---------- Stored rows ----------
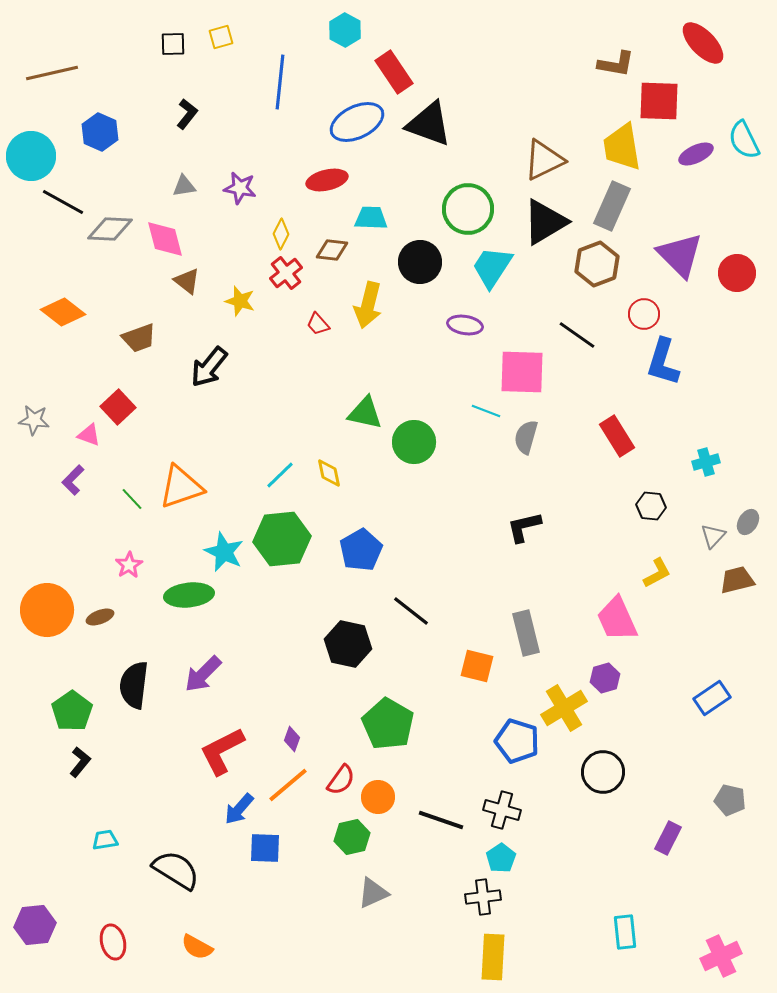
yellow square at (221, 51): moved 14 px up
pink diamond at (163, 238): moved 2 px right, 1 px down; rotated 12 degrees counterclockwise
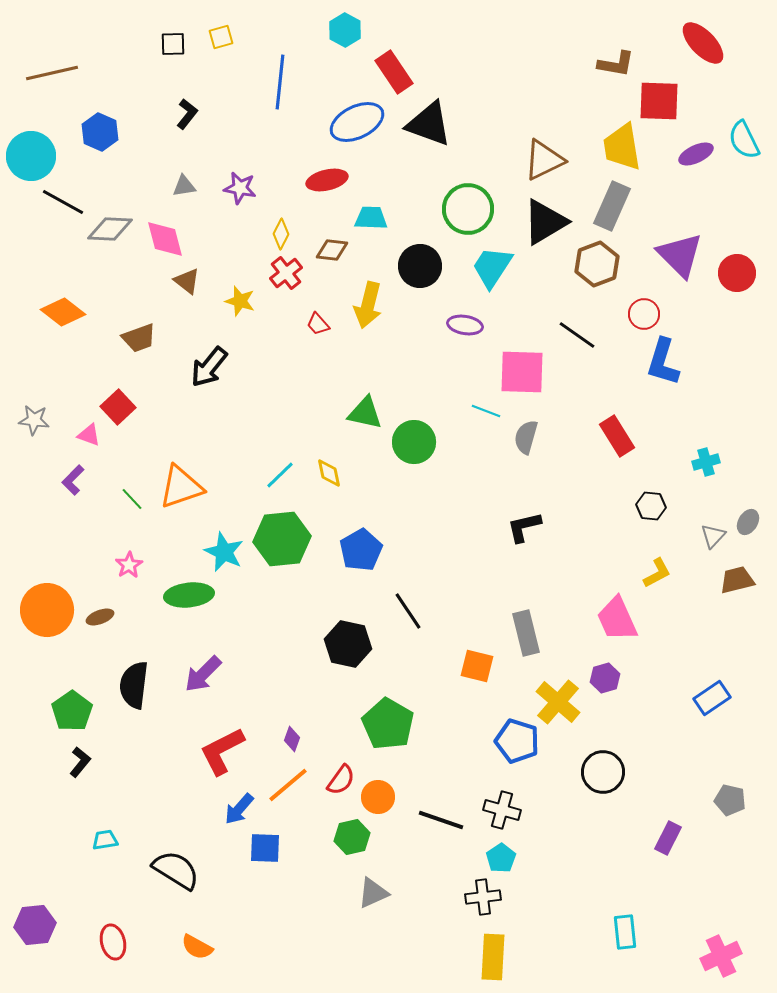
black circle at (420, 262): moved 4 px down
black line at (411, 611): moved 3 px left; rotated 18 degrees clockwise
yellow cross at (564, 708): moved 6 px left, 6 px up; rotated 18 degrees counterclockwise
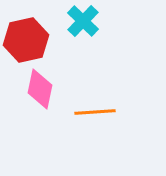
----------
---------- Stored rows ----------
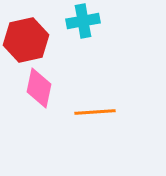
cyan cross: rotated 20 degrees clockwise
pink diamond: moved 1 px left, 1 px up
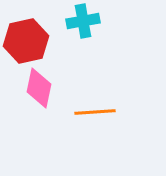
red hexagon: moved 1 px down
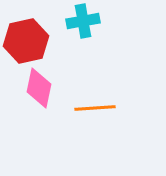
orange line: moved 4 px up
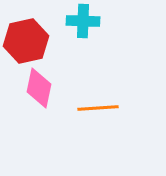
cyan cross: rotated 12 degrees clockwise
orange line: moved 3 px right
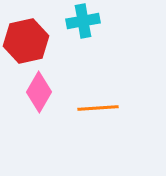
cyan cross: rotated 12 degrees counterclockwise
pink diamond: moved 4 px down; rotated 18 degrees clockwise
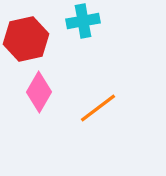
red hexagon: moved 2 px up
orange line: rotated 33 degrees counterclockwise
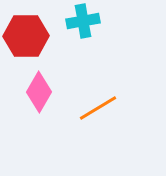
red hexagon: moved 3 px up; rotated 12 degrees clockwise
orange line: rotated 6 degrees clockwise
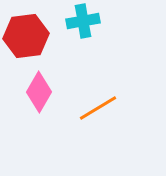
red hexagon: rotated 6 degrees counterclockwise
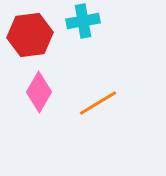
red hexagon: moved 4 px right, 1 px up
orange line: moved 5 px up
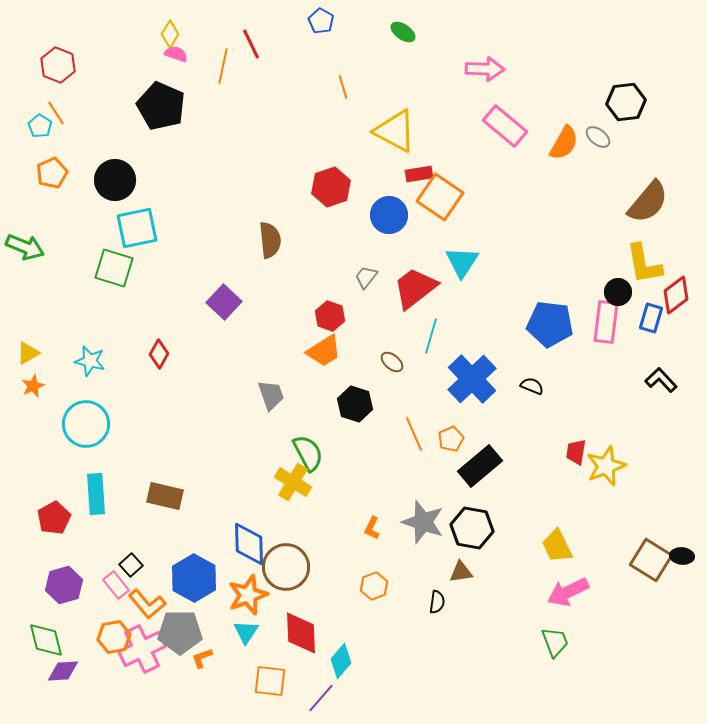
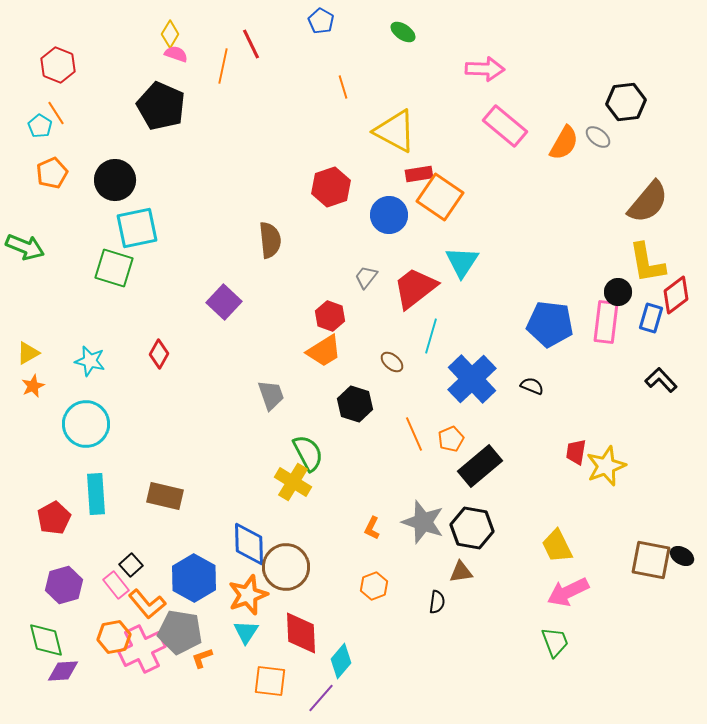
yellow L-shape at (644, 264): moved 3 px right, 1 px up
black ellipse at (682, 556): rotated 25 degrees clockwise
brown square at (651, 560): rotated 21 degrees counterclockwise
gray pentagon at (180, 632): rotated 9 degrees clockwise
----------
---------- Stored rows ----------
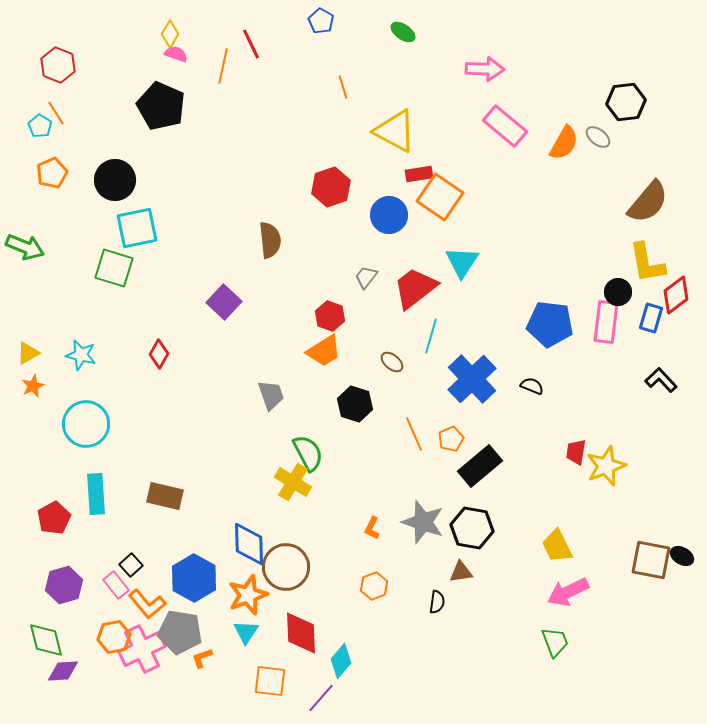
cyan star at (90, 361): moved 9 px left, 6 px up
----------
# Instructions to follow
Reproduce the items word for word, starting at the line that contains "black circle at (420, 262): moved 4 px down" and ending at the line that contains "yellow cross at", with both of those lines included.

# Solution
black circle at (420, 262): moved 4 px down
black line at (411, 611): moved 3 px left; rotated 18 degrees clockwise
yellow cross at (564, 708): moved 6 px left, 6 px up; rotated 18 degrees counterclockwise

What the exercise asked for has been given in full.